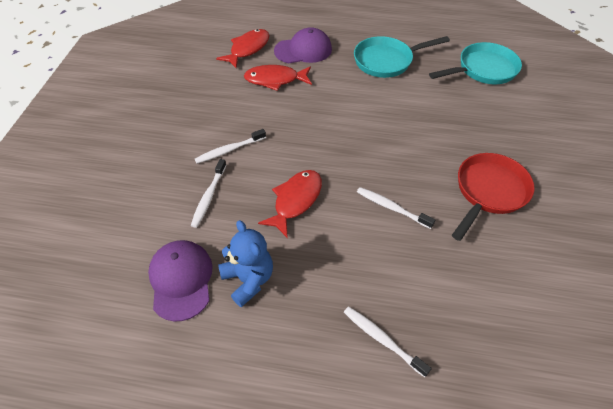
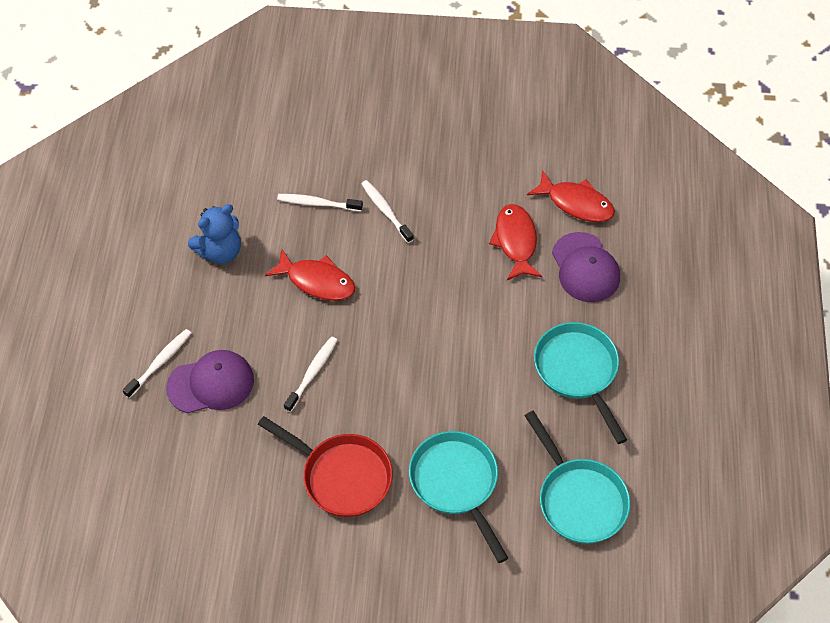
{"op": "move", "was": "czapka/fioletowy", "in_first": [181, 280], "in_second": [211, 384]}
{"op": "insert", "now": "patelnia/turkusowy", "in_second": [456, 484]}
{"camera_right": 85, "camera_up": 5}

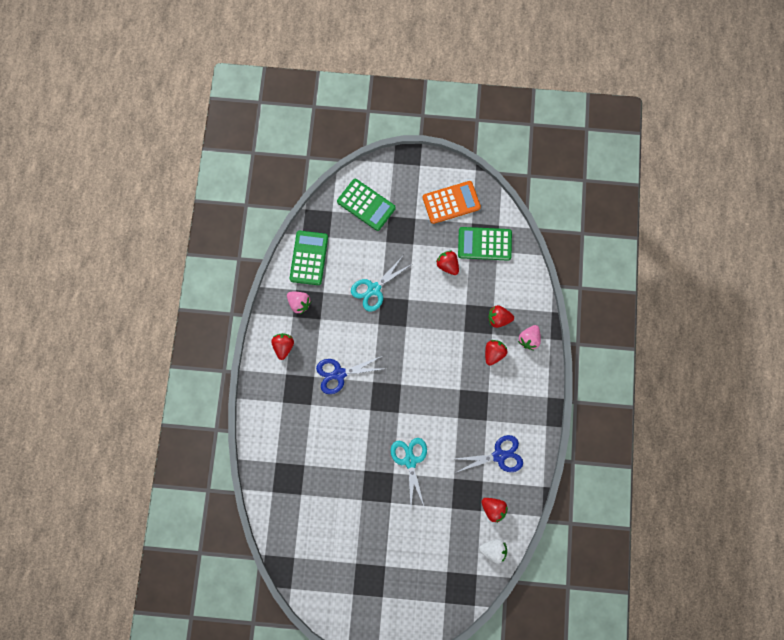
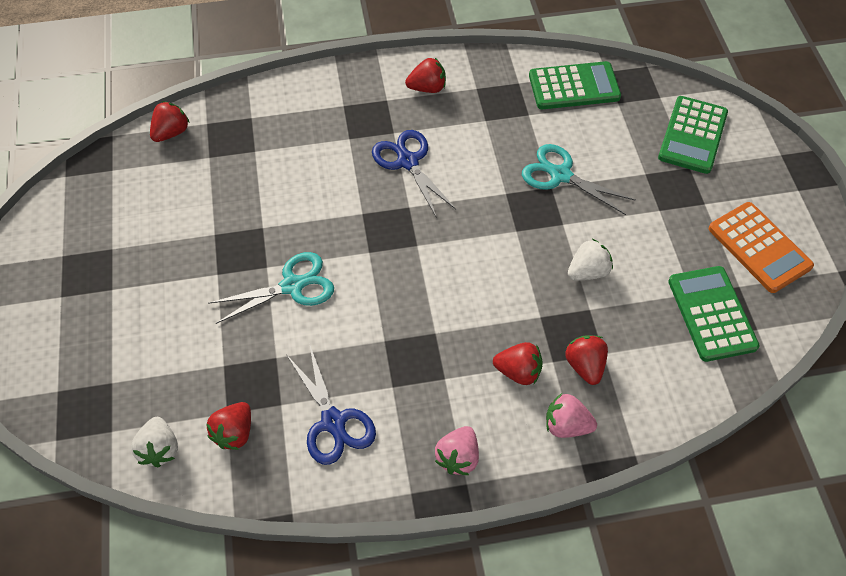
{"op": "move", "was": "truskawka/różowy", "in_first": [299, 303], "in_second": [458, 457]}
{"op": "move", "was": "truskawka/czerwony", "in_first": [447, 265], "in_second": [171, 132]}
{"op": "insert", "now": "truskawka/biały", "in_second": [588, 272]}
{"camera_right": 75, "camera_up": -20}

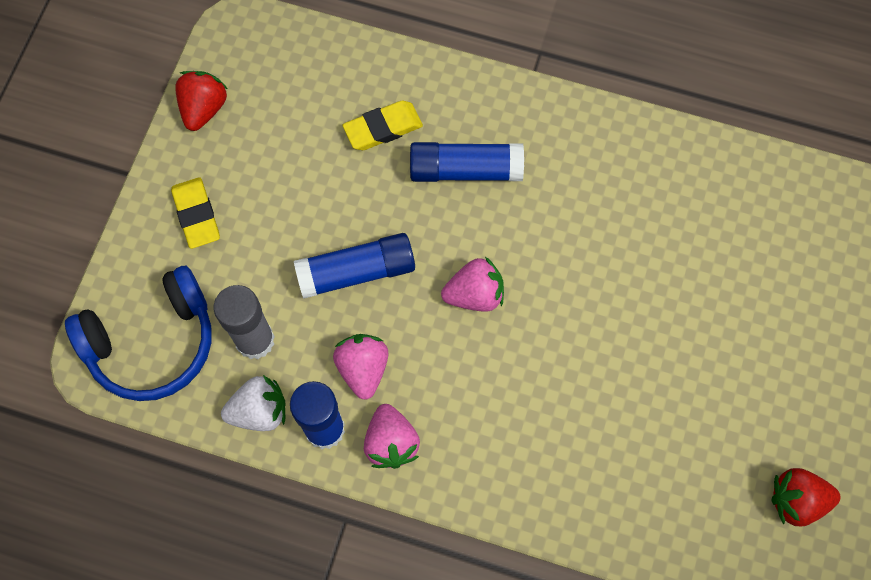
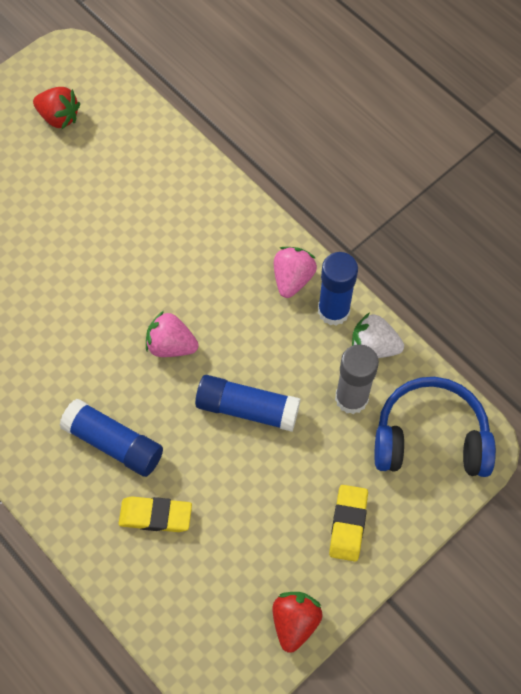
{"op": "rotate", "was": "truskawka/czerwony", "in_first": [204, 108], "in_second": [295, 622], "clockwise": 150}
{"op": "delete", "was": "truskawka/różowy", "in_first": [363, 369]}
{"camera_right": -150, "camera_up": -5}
++++++++++++++++++++
TASK STATEMENT: Copy out the lines above unchanged. Skip the images.

SOLUTION TO THIS TASK:
{"op": "move", "was": "czapka/fioletowy", "in_first": [181, 280], "in_second": [211, 384]}
{"op": "insert", "now": "patelnia/turkusowy", "in_second": [456, 484]}
{"camera_right": 85, "camera_up": 5}

{"op": "move", "was": "truskawka/różowy", "in_first": [299, 303], "in_second": [458, 457]}
{"op": "move", "was": "truskawka/czerwony", "in_first": [447, 265], "in_second": [171, 132]}
{"op": "insert", "now": "truskawka/biały", "in_second": [588, 272]}
{"camera_right": 75, "camera_up": -20}

{"op": "rotate", "was": "truskawka/czerwony", "in_first": [204, 108], "in_second": [295, 622], "clockwise": 150}
{"op": "delete", "was": "truskawka/różowy", "in_first": [363, 369]}
{"camera_right": -150, "camera_up": -5}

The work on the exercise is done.